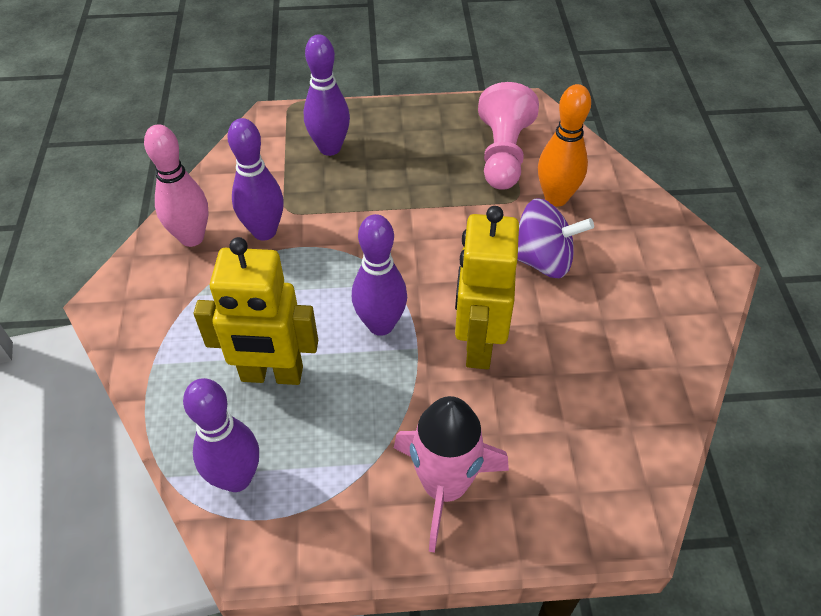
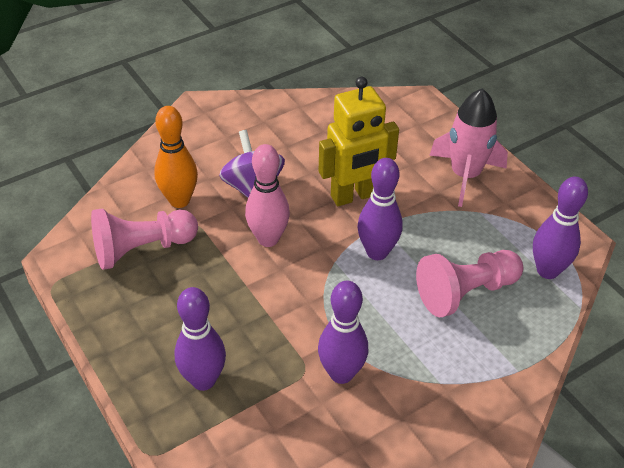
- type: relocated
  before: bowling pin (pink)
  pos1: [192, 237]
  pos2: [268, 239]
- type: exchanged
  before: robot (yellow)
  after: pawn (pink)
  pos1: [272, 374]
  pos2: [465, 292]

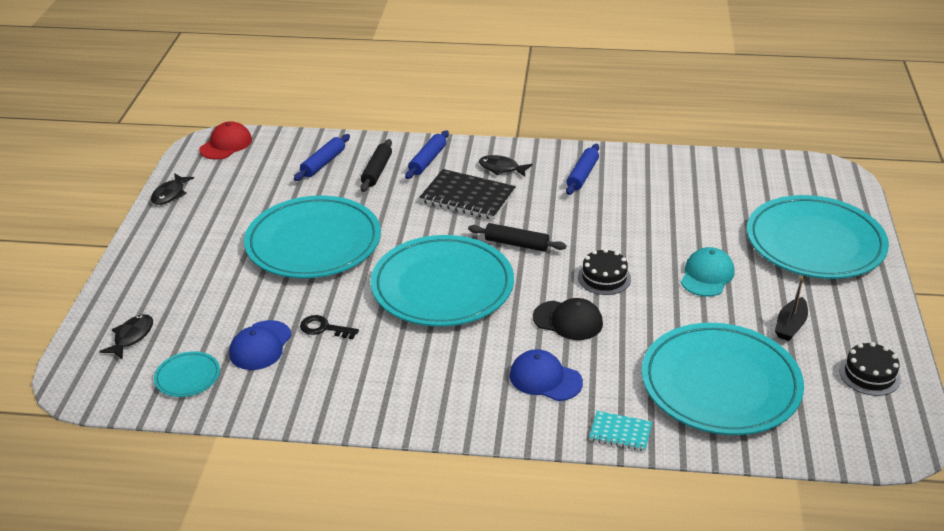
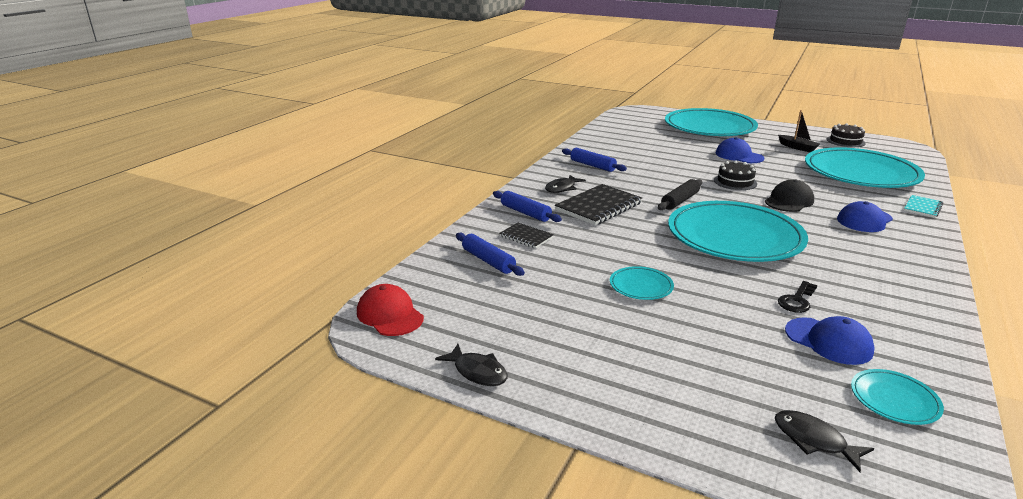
- type: exchanged
  before: rolling pin (black)
  after: notebook (black)
  pos1: [377, 171]
  pos2: [526, 237]
- type: size
  before: plate (turquoise)
  pos1: [313, 242]
  pos2: [641, 286]
  scale: 0.42
- type: colour
  before: cap (turquoise)
  after: cap (blue)
  pos1: [707, 275]
  pos2: [739, 156]

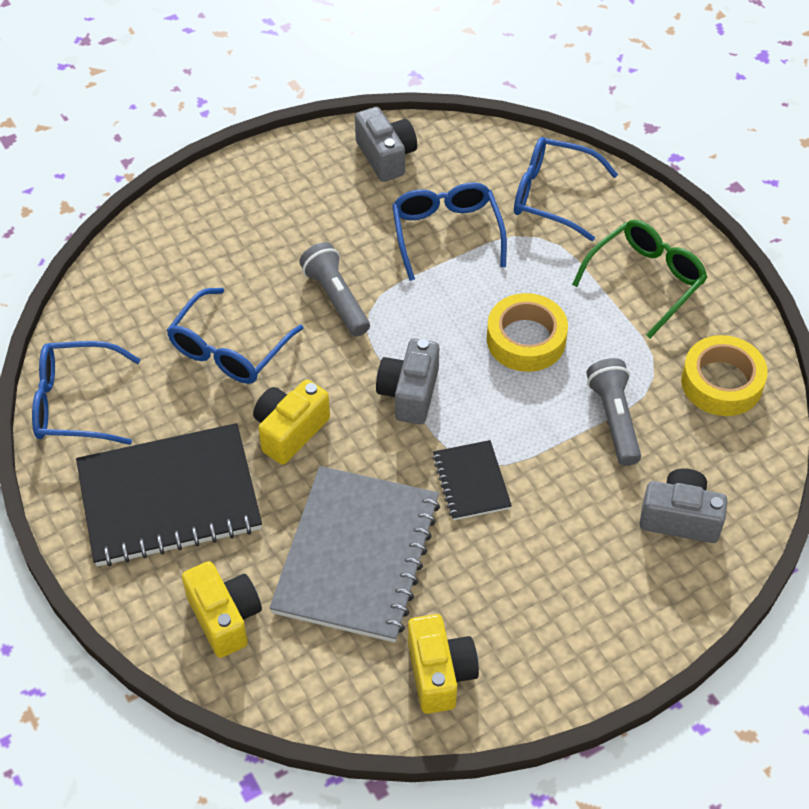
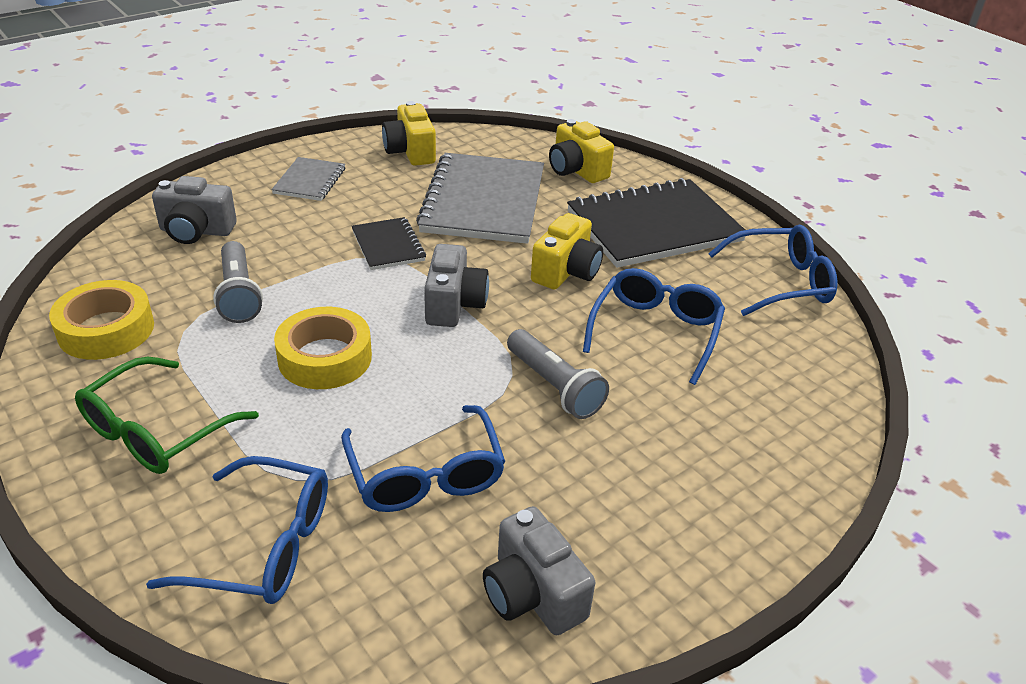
- type: appeared
  after: notebook (grey)
  pos2: [309, 181]

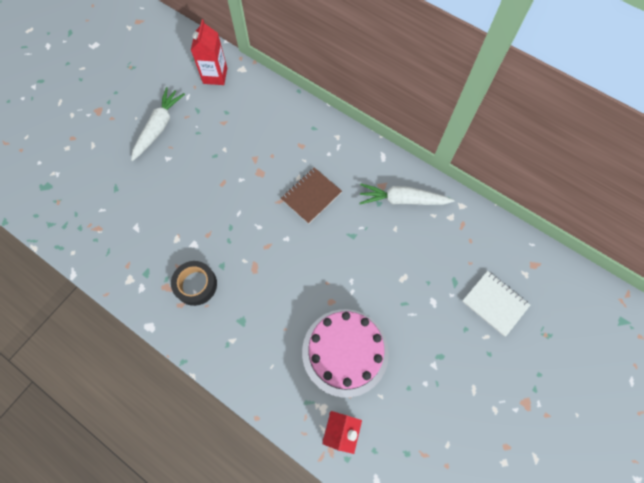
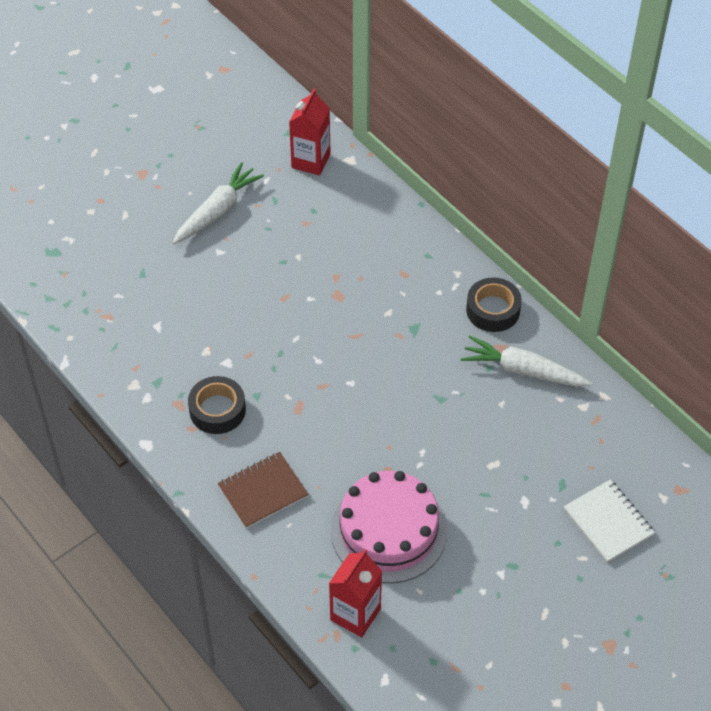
- type: relocated
  before: notebook (brown)
  pos1: [311, 196]
  pos2: [263, 491]
- type: appeared
  after: tape (black)
  pos2: [493, 310]

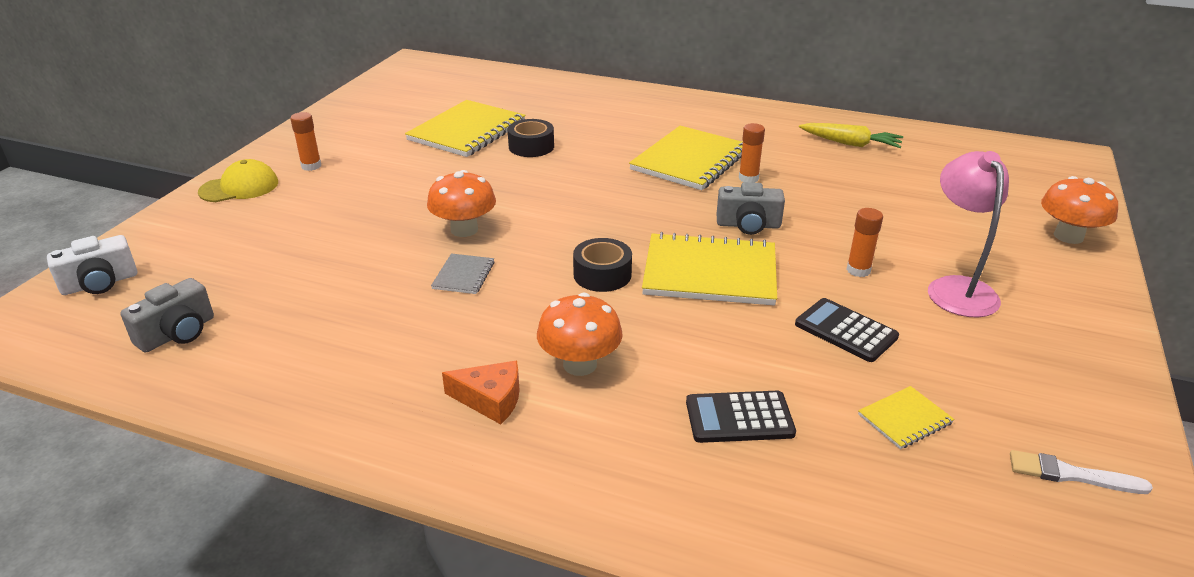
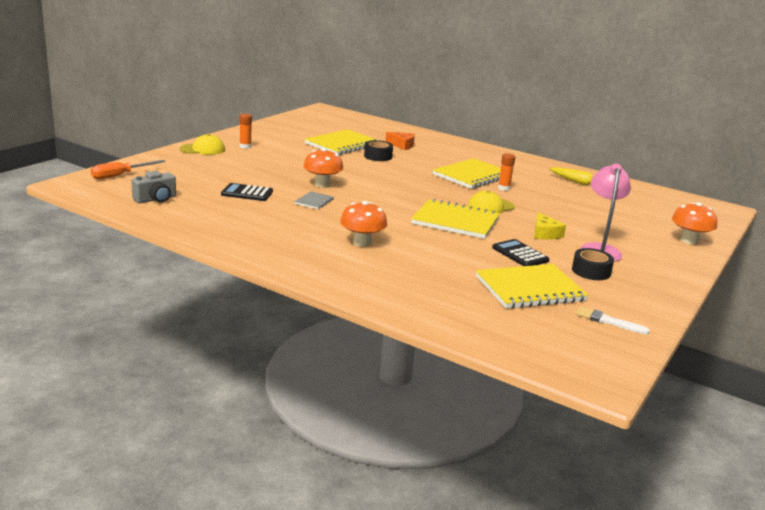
- type: exchanged
  before: camera (grey)
  after: cap (yellow)
  pos1: [748, 225]
  pos2: [490, 207]
- type: exchanged
  before: glue stick (orange)
  after: cheese (yellow)
  pos1: [858, 270]
  pos2: [545, 234]
- type: exchanged
  before: camera (white)
  after: screwdriver (orange)
  pos1: [100, 283]
  pos2: [120, 175]
- type: relocated
  before: tape (black)
  pos1: [602, 275]
  pos2: [591, 271]
- type: relocated
  before: cheese (orange)
  pos1: [490, 399]
  pos2: [402, 145]
- type: size
  before: notebook (yellow)
  pos1: [904, 419]
  pos2: [530, 289]
  scale: 2.17
- type: relocated
  before: calculator (black)
  pos1: [739, 418]
  pos2: [247, 193]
——————————
Determine the number of lines in the listing that hold the word "cheese". Nothing but that number is wanted.

#### OUTPUT
2